● Problem statement
The expected output is exactly the lines below, starting at the line with "camera: 10 degrees right, 5 degrees down" and ending at the line with "(375, 59) = (542, 73): none -> white tree", both included; no other line belongs in it.

● Data
•••
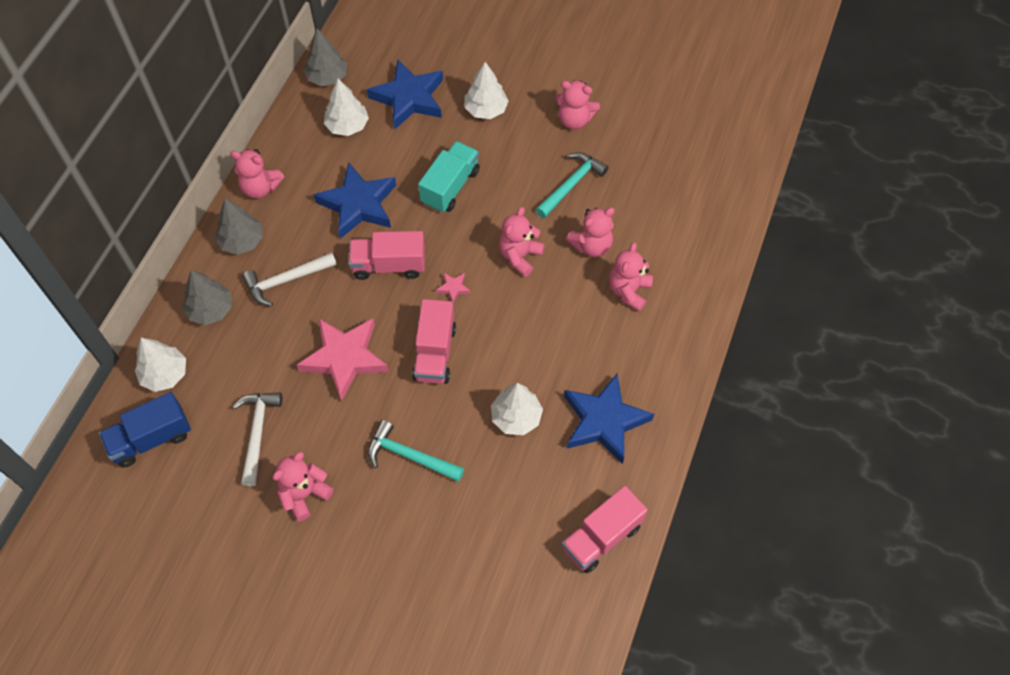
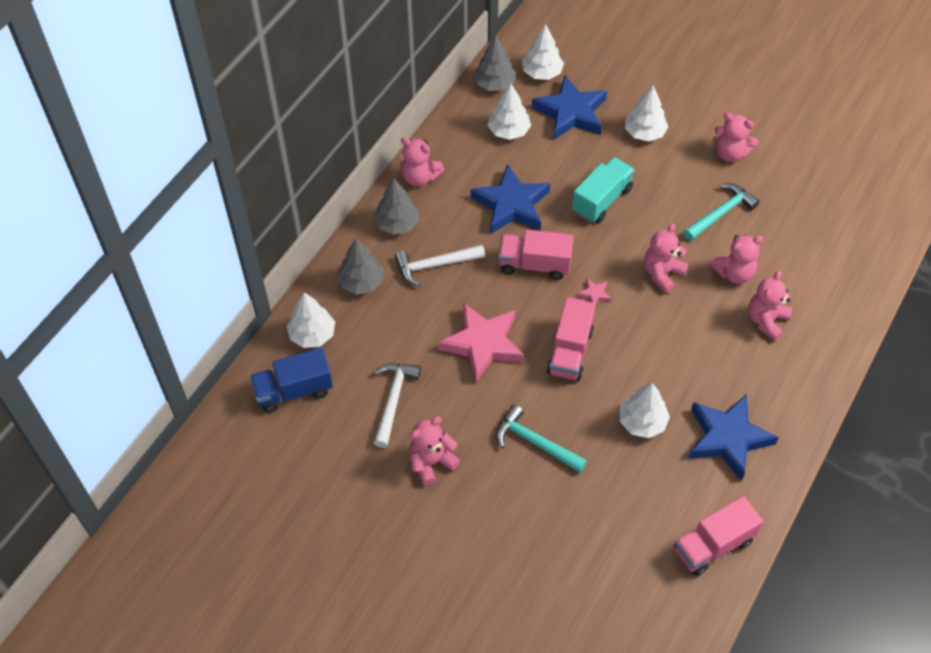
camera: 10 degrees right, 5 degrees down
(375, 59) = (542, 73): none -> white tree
•••
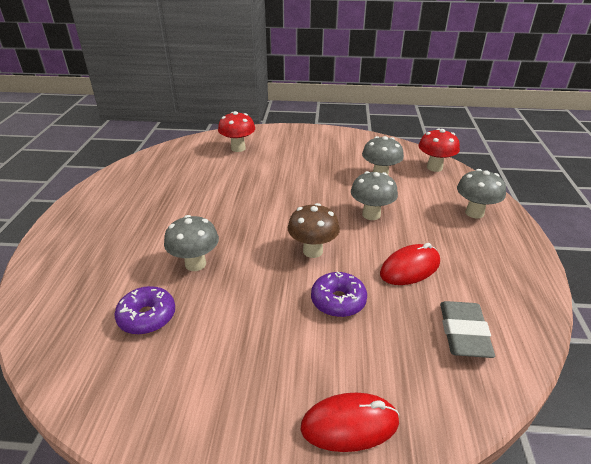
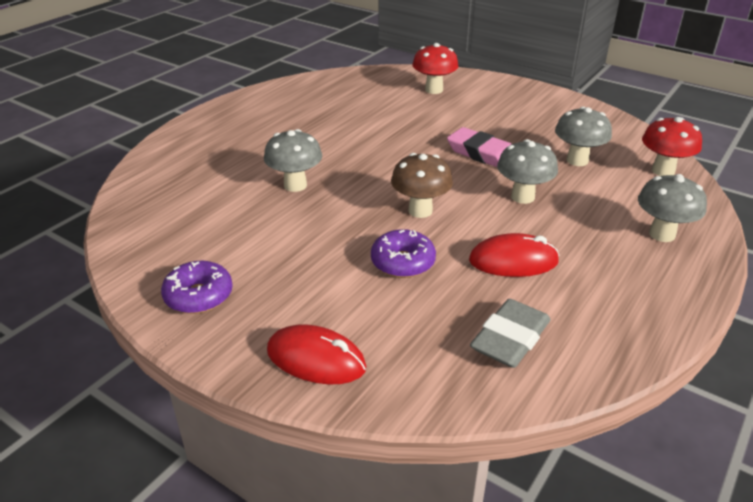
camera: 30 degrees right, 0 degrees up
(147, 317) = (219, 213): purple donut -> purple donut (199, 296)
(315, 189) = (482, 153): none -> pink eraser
•••
● Finished task
camera: 10 degrees right, 5 degrees down
(375, 59) = (542, 73): none -> white tree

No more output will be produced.